**GIVEN MATERIAL:**
"""
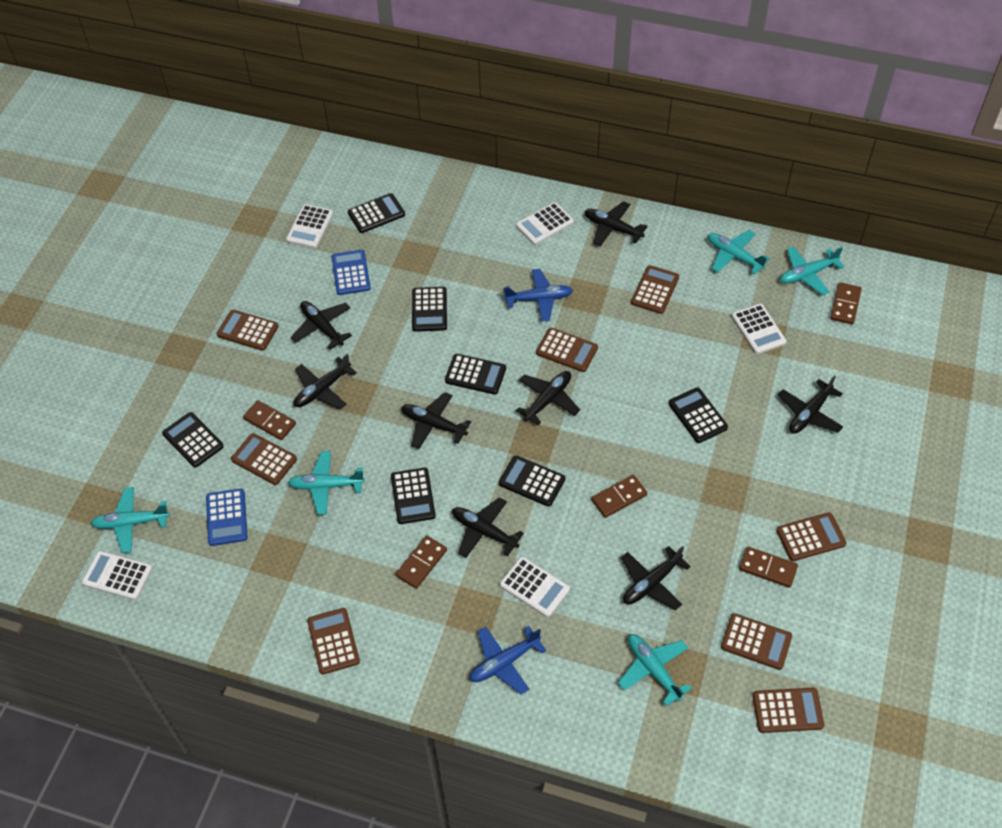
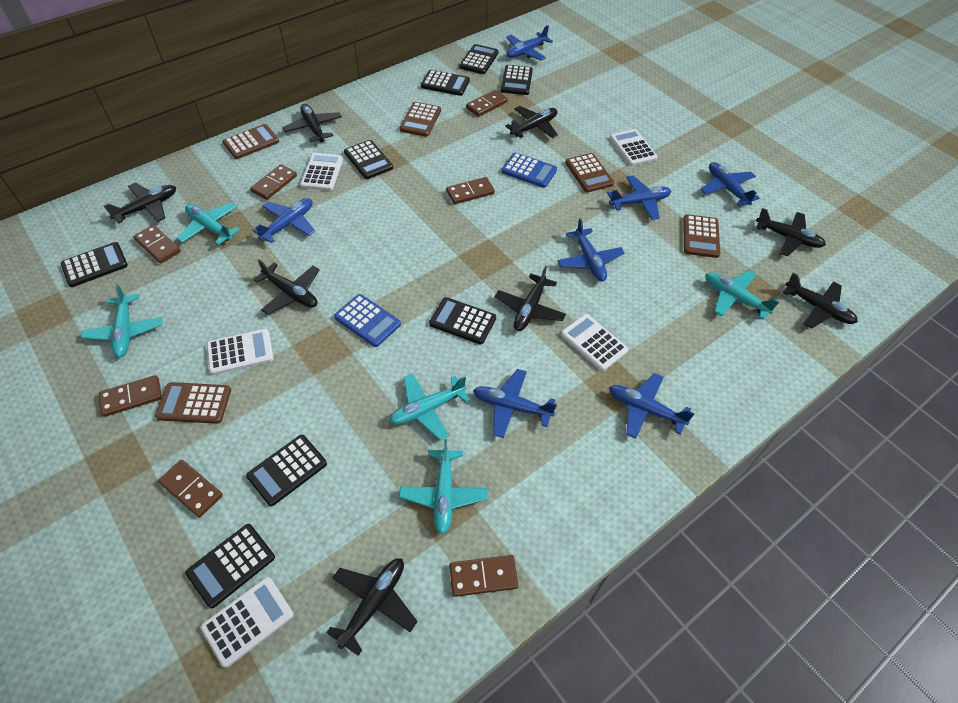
black calculator: 7 -> 8
blue plane: 2 -> 7
brown calculator: 8 -> 5
brown domino: 5 -> 7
"""
**TASK OBJECTIVE:** When a line in the material includes the word "brown", copy it out.

**EXPECTED ANSWER:**
brown calculator: 8 -> 5
brown domino: 5 -> 7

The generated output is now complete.